Data excerpt:
········

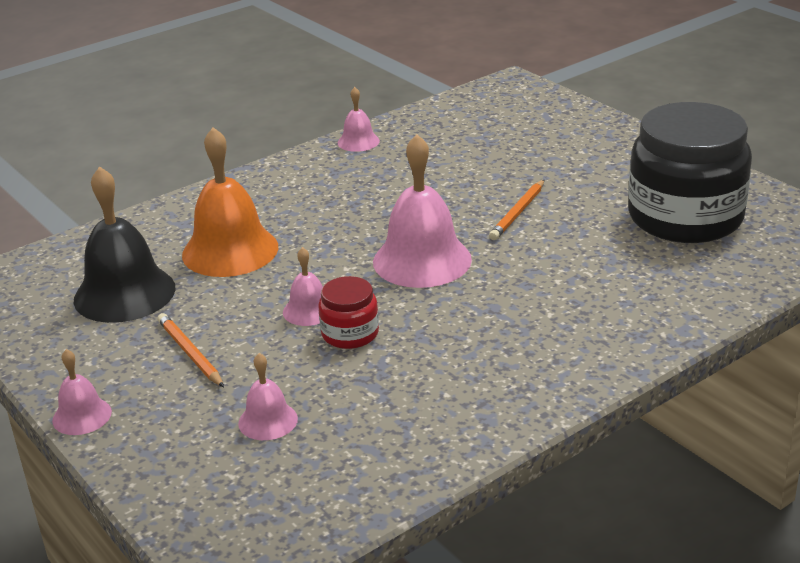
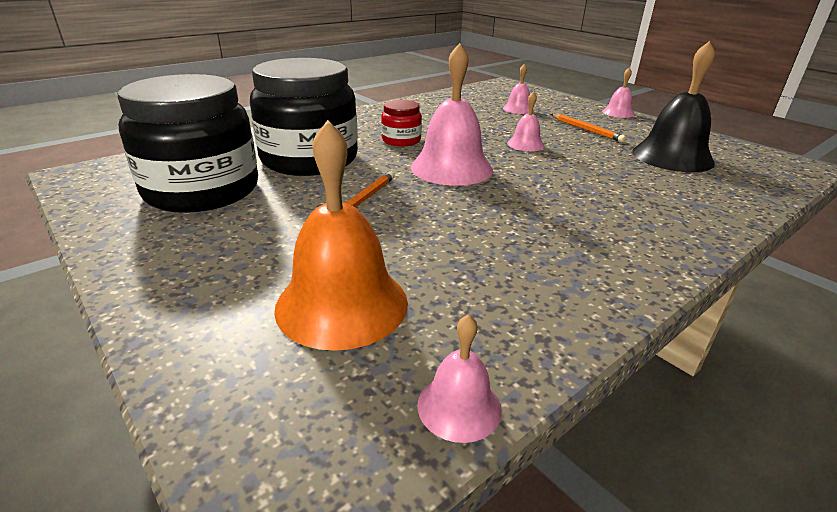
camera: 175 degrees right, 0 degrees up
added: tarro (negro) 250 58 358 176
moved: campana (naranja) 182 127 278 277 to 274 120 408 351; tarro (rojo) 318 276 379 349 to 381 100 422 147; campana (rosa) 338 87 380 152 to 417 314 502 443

········

Exercise requirements: Copy whichever lines in the listing above contain the word "tarro".

Solution to this exercise:
added: tarro (negro) 250 58 358 176
moved: campana (naranja) 182 127 278 277 to 274 120 408 351; tarro (rojo) 318 276 379 349 to 381 100 422 147; campana (rosa) 338 87 380 152 to 417 314 502 443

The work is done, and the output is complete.